**WORK TO BE COMPLETED**
Omit the images, then print each record below exactly as it reads.

**RAW DATA**
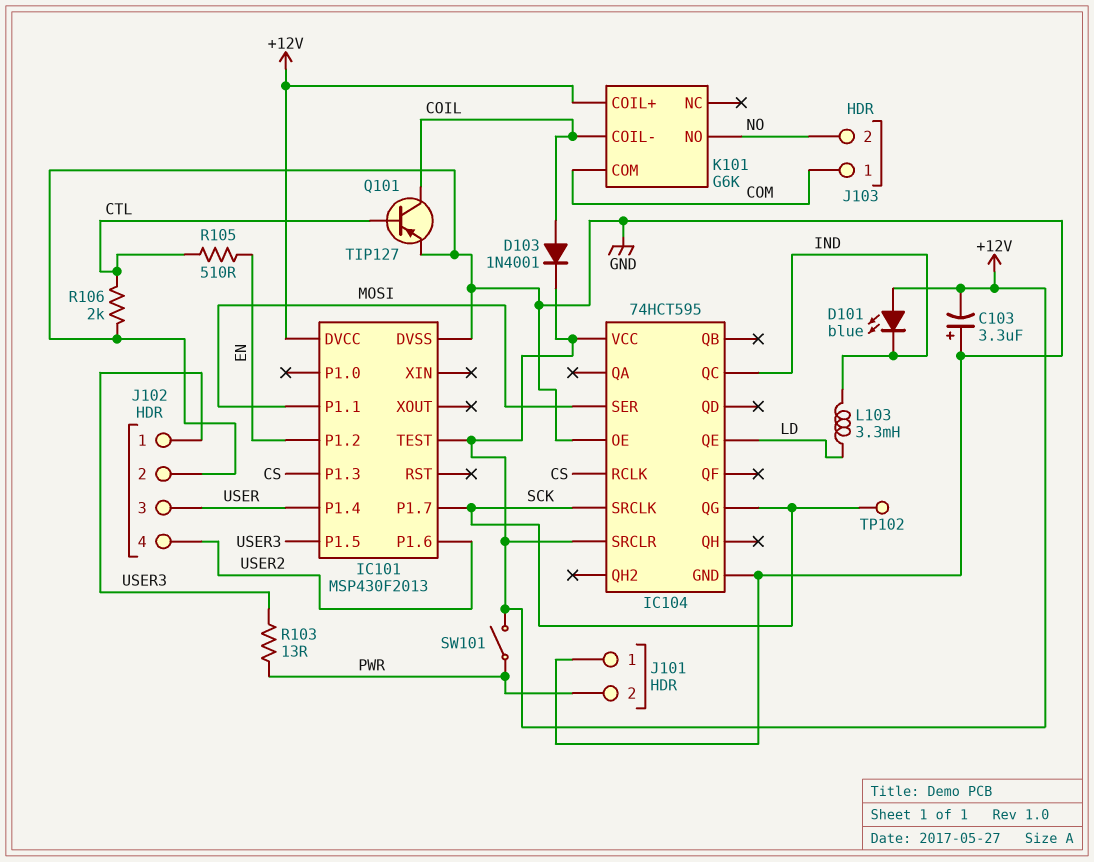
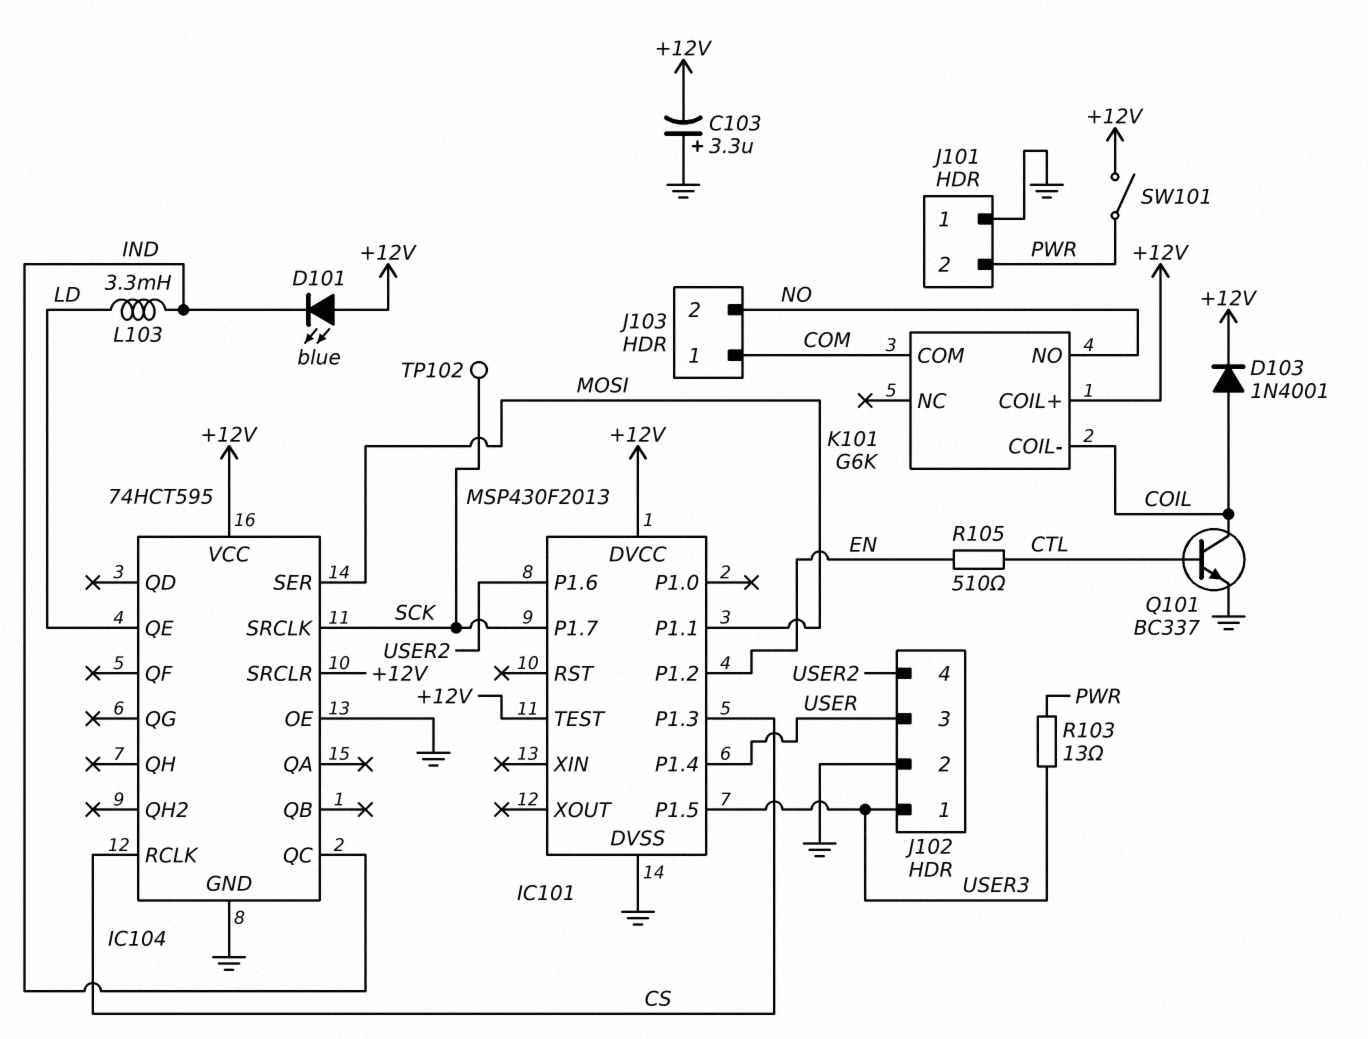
IC104 pin QG: SCK -> none
Q101: PNP TIP127 (B CTL, C COIL, E GND) -> NPN BC337 (B CTL, C COIL, E GND)
R106: 2k (CTL, GND) -> none

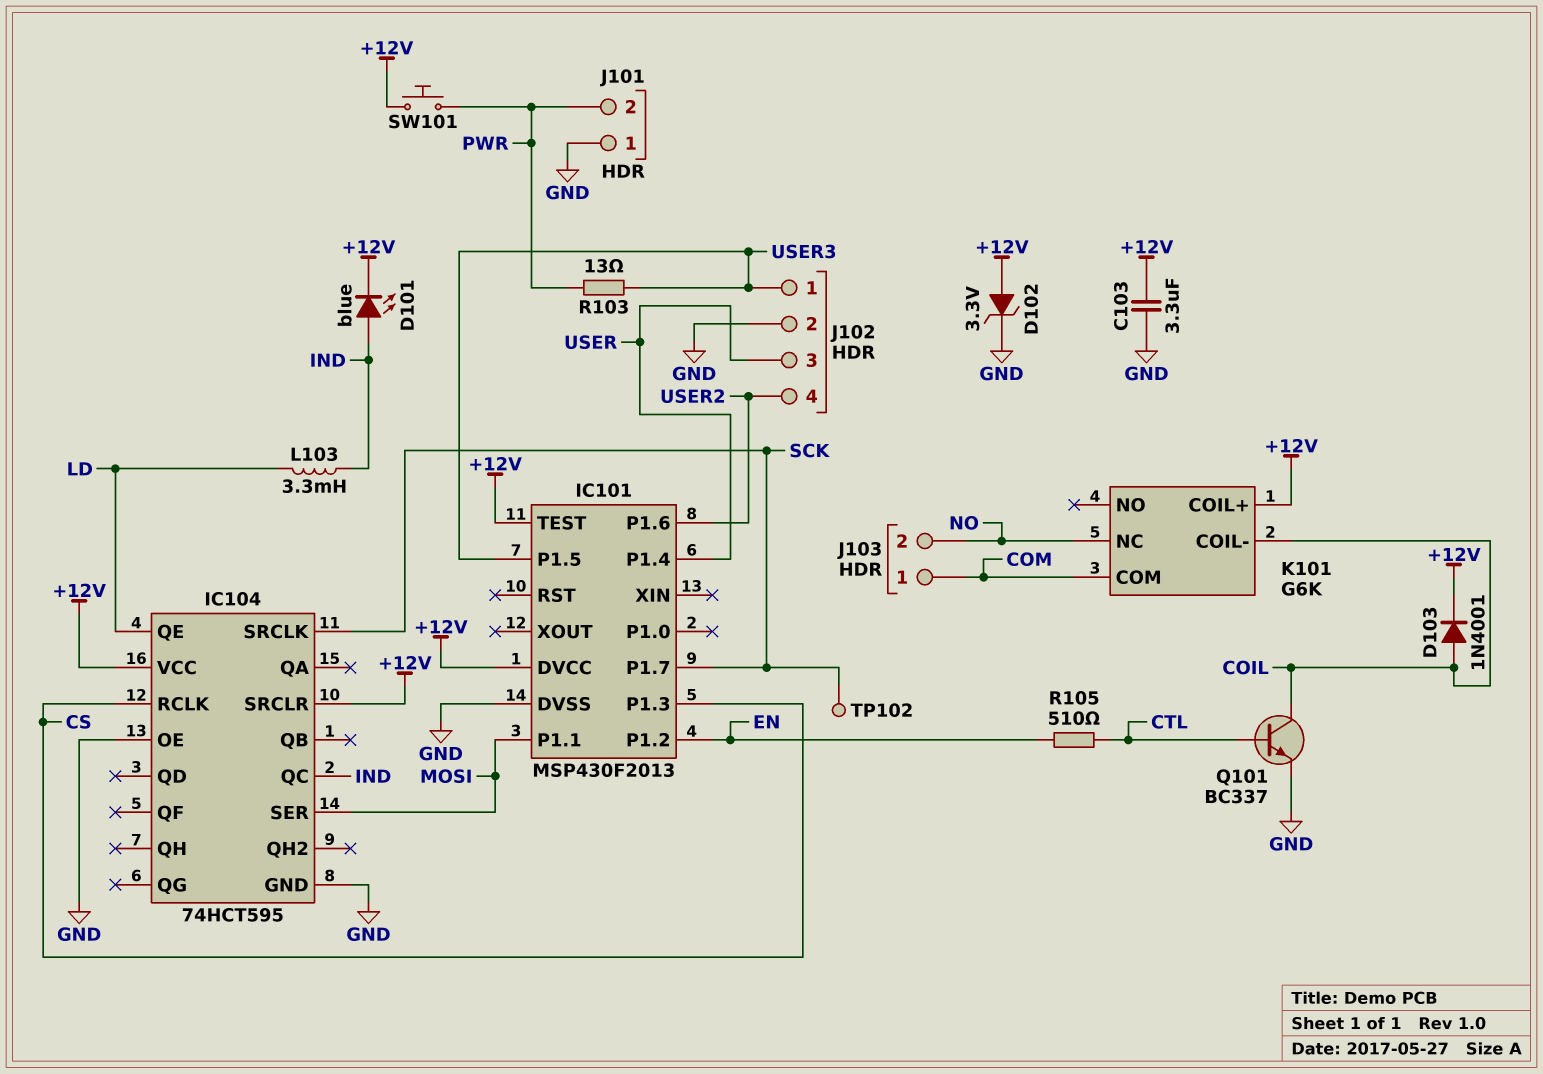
C103: 3.3uF (plus GND, minus +12V) -> 3.3uF (+12V, GND)
D101: LED blue (A +12V, K IND) -> LED blue (A IND, K +12V)
D102: none -> zener 3.3V (A +12V, K GND)
K101 pin NC: none -> NO
K101 pin NO: NO -> none
SW101: switch (+12V, PWR) -> button (+12V, PWR)

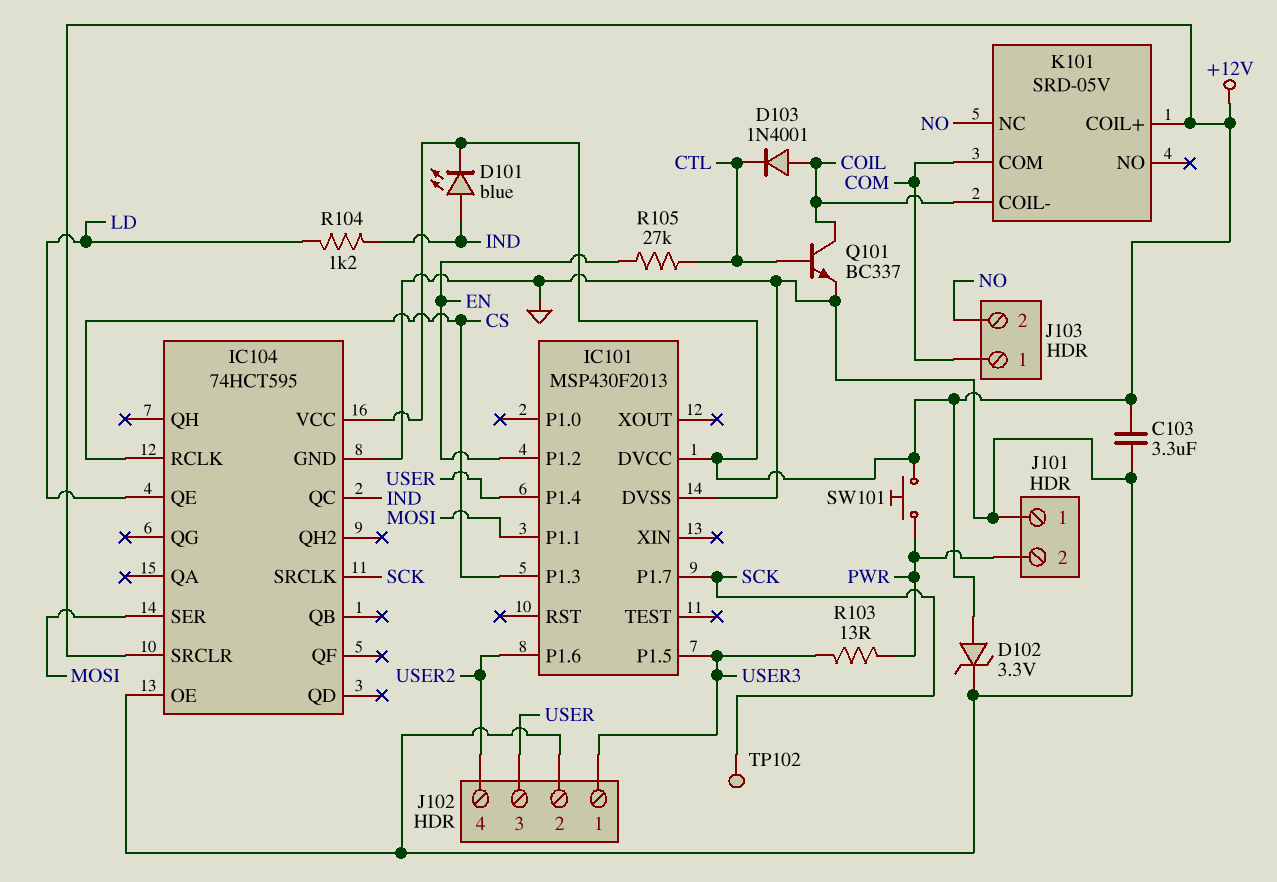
D103: diode 1N4001 (A COIL, K +12V) -> diode 1N4001 (A COIL, K CTL)
IC101 pin TEST: +12V -> none
K101: G6K -> SRD-05V
L103: 3.3mH (IND, LD) -> none
R104: none -> 1.2k (IND, LD)
R105: 510 (CTL, EN) -> 27k (CTL, EN)

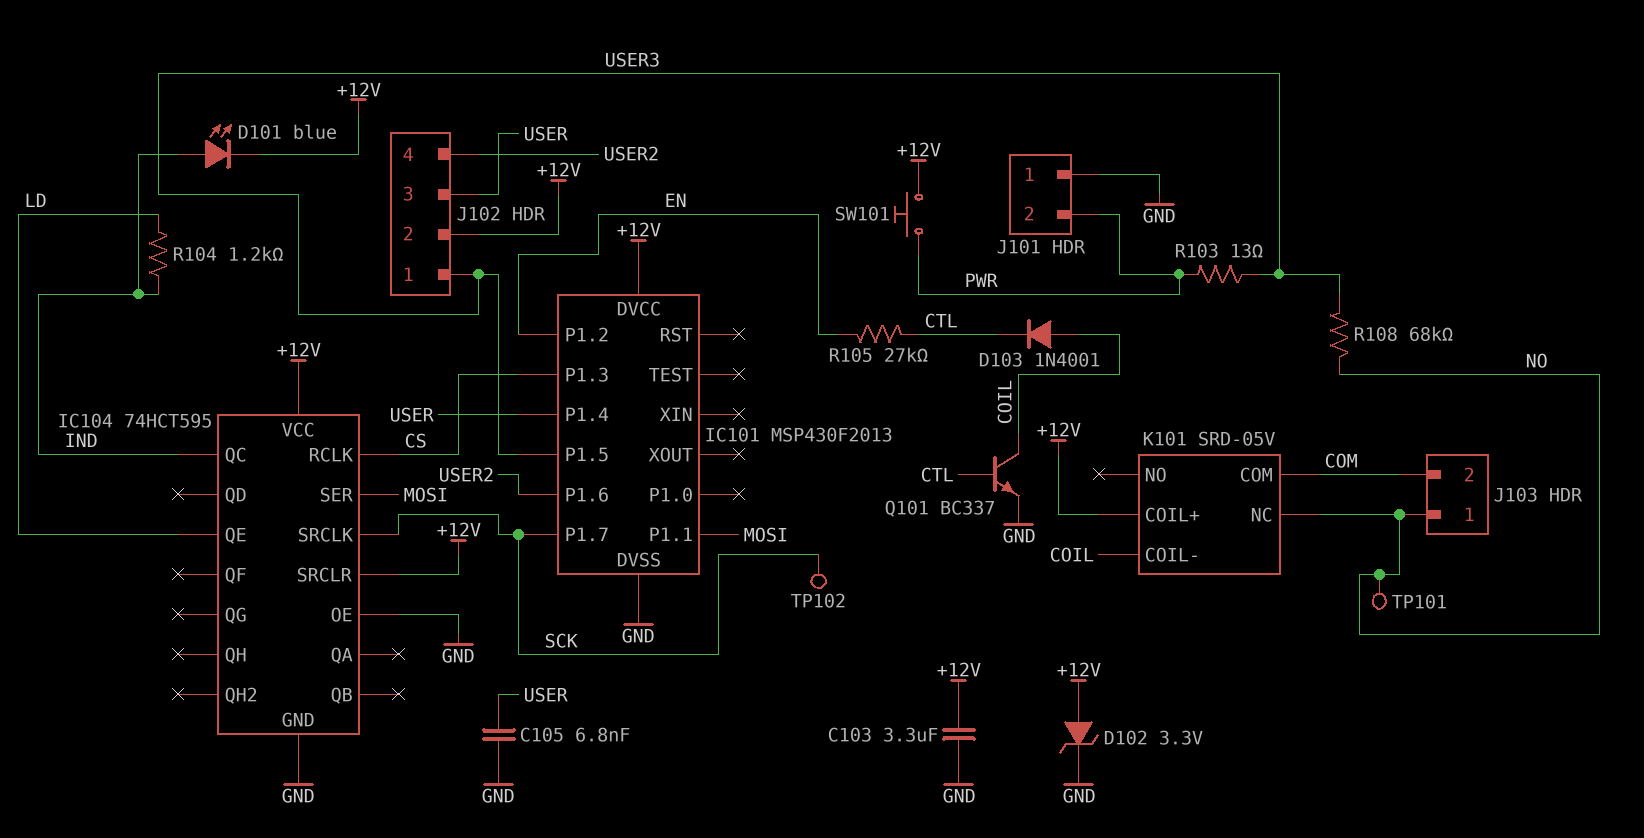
C105: none -> 6.8nF (GND, USER)
J102 pin 2: GND -> +12V
J103 pin 1: COM -> NO
J103 pin 2: NO -> COM
R108: none -> 68k (NO, USER3)
TP101: none -> test point (NO)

**EXERCISE RESULT**
IC104 pin QG: SCK -> none
Q101: PNP TIP127 (B CTL, C COIL, E GND) -> NPN BC337 (B CTL, C COIL, E GND)
R106: 2k (CTL, GND) -> none

C103: 3.3uF (plus GND, minus +12V) -> 3.3uF (+12V, GND)
D101: LED blue (A +12V, K IND) -> LED blue (A IND, K +12V)
D102: none -> zener 3.3V (A +12V, K GND)
K101 pin NC: none -> NO
K101 pin NO: NO -> none
SW101: switch (+12V, PWR) -> button (+12V, PWR)

D103: diode 1N4001 (A COIL, K +12V) -> diode 1N4001 (A COIL, K CTL)
IC101 pin TEST: +12V -> none
K101: G6K -> SRD-05V
L103: 3.3mH (IND, LD) -> none
R104: none -> 1.2k (IND, LD)
R105: 510 (CTL, EN) -> 27k (CTL, EN)

C105: none -> 6.8nF (GND, USER)
J102 pin 2: GND -> +12V
J103 pin 1: COM -> NO
J103 pin 2: NO -> COM
R108: none -> 68k (NO, USER3)
TP101: none -> test point (NO)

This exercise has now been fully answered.